GOAL OF THE EXERCISE
Lines from the one containing "IC1: SA555 -> ICM7555" through the end of the data are to be returned exactly, and no others.

[[ MATERIALS PROVIDED, beginning ]]

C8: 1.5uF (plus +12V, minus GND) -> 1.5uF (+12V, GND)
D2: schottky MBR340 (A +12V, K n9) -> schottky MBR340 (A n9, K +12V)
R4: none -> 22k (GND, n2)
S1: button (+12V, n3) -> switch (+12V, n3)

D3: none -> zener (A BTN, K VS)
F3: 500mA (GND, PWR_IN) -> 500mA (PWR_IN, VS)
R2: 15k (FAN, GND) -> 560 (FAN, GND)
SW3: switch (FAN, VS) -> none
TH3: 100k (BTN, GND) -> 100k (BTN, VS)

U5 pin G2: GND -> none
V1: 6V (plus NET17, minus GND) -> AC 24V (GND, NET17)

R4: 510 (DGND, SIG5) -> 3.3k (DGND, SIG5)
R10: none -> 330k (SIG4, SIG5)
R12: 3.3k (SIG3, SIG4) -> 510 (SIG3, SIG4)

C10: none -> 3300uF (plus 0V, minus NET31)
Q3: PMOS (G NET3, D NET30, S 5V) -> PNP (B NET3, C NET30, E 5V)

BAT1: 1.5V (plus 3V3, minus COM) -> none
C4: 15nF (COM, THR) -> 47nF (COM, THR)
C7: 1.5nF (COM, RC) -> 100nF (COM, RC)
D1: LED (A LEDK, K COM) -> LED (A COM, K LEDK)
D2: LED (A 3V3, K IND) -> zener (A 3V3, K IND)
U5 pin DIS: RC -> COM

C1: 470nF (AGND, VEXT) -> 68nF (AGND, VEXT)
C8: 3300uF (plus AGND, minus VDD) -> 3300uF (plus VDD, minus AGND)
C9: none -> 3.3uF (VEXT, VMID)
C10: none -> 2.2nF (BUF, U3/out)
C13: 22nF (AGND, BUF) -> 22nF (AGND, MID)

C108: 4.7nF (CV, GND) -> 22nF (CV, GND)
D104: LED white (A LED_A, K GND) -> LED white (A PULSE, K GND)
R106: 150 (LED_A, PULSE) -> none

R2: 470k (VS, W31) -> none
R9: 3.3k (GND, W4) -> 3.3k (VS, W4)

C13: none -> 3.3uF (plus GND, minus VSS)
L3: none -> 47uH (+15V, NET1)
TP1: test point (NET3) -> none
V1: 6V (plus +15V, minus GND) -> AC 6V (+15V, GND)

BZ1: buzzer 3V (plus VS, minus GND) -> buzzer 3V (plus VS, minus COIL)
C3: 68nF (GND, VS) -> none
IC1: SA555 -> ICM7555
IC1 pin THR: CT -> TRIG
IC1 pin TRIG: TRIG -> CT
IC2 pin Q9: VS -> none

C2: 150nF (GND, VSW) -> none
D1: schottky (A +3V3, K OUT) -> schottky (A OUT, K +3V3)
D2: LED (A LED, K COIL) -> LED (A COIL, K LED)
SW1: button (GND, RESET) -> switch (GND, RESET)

[[ MATERIALS PROVIDED, end ]]

EXERCISE RESULT
IC1: SA555 -> ICM7555
IC1 pin THR: CT -> TRIG
IC1 pin TRIG: TRIG -> CT
IC2 pin Q9: VS -> none

C2: 150nF (GND, VSW) -> none
D1: schottky (A +3V3, K OUT) -> schottky (A OUT, K +3V3)
D2: LED (A LED, K COIL) -> LED (A COIL, K LED)
SW1: button (GND, RESET) -> switch (GND, RESET)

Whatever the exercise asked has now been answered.